◆ **THE RECORDS**
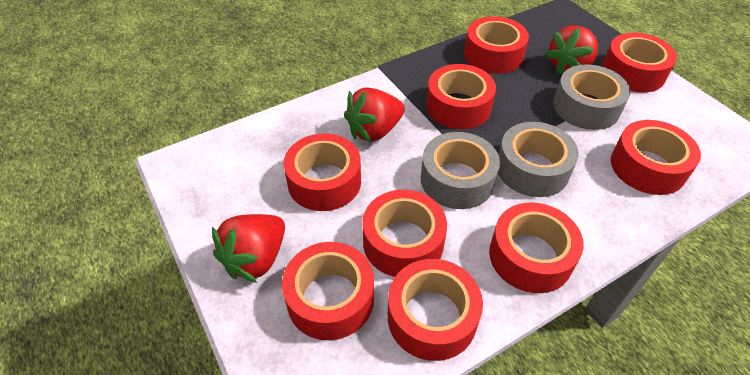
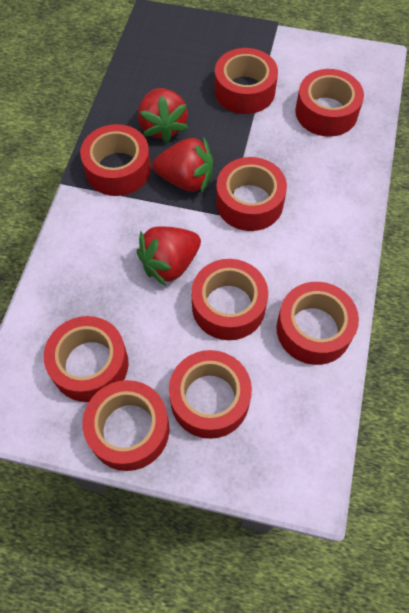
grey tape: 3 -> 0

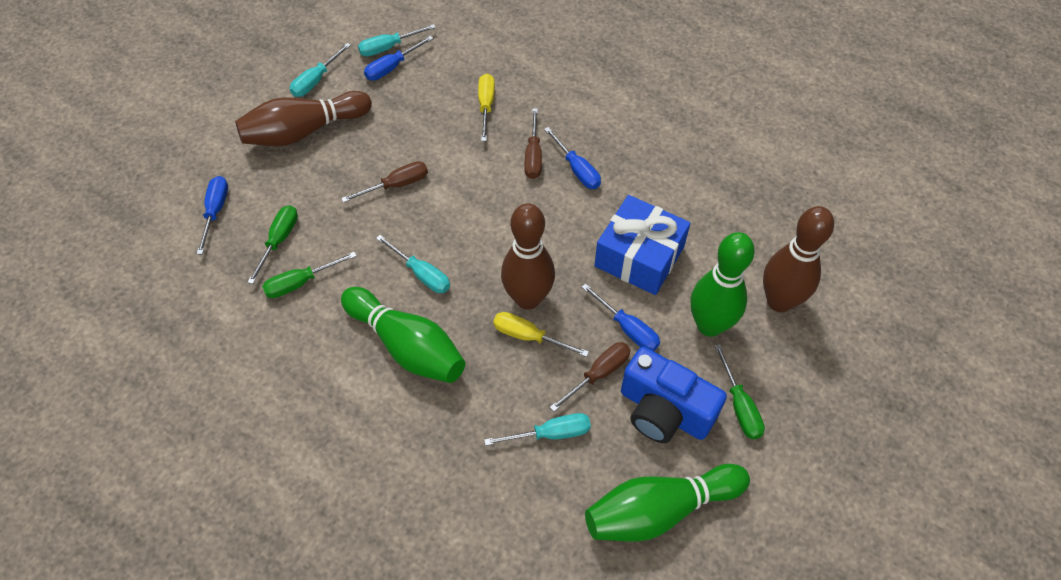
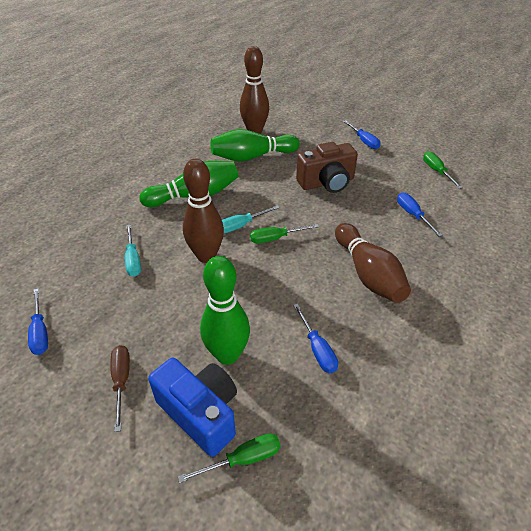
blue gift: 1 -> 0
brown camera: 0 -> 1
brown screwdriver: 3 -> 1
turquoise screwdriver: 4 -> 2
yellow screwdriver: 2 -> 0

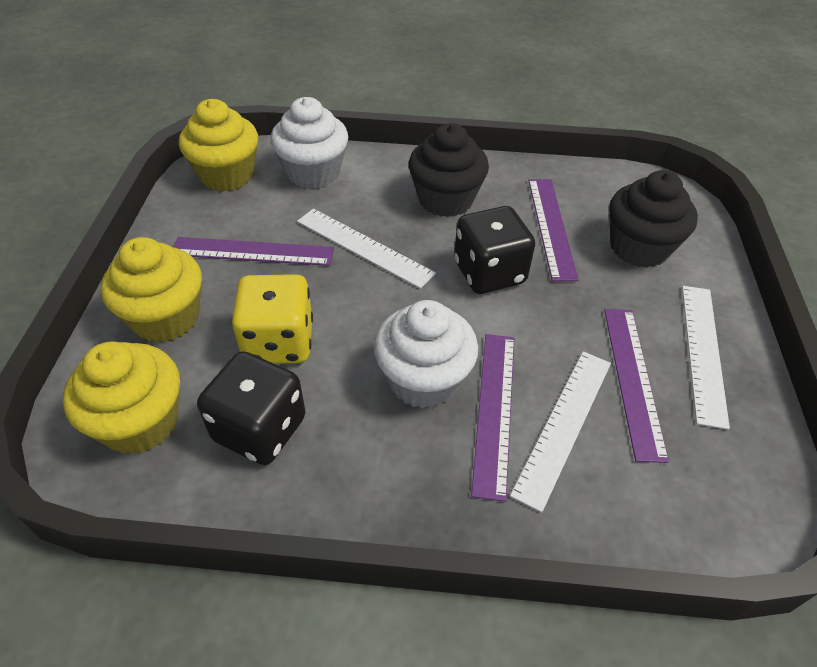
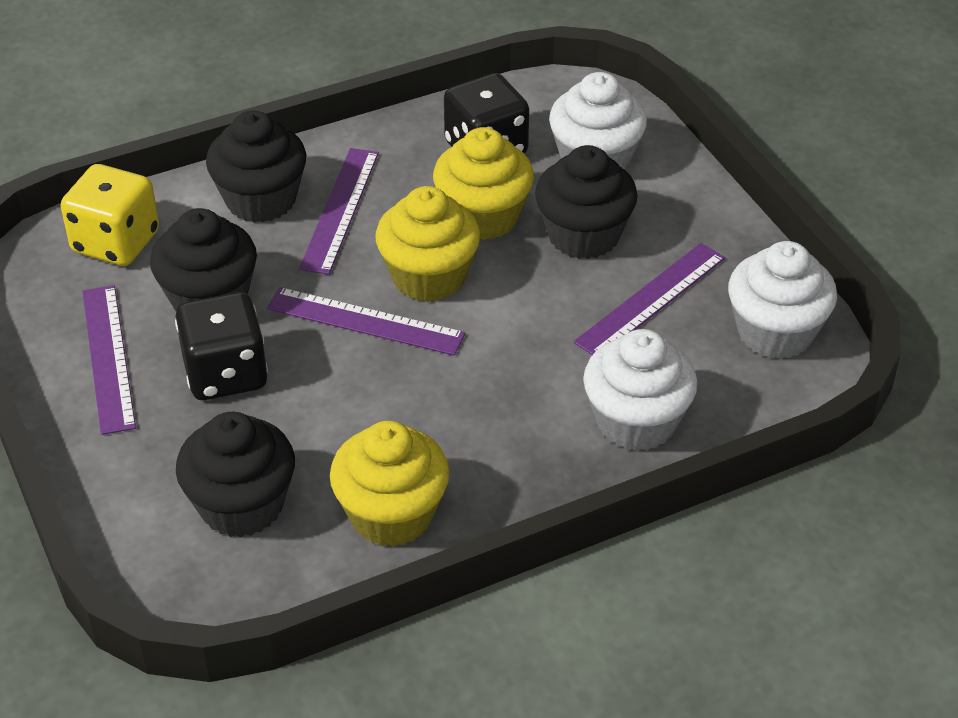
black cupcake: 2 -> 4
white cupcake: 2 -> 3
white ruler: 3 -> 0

◆ **WHAT IS NEEDED**
Once the pictures are set aside, please reproduce the remaining material word for word.

◆ **YOUR RESPONSE**
grey tape: 3 -> 0

blue gift: 1 -> 0
brown camera: 0 -> 1
brown screwdriver: 3 -> 1
turquoise screwdriver: 4 -> 2
yellow screwdriver: 2 -> 0

black cupcake: 2 -> 4
white cupcake: 2 -> 3
white ruler: 3 -> 0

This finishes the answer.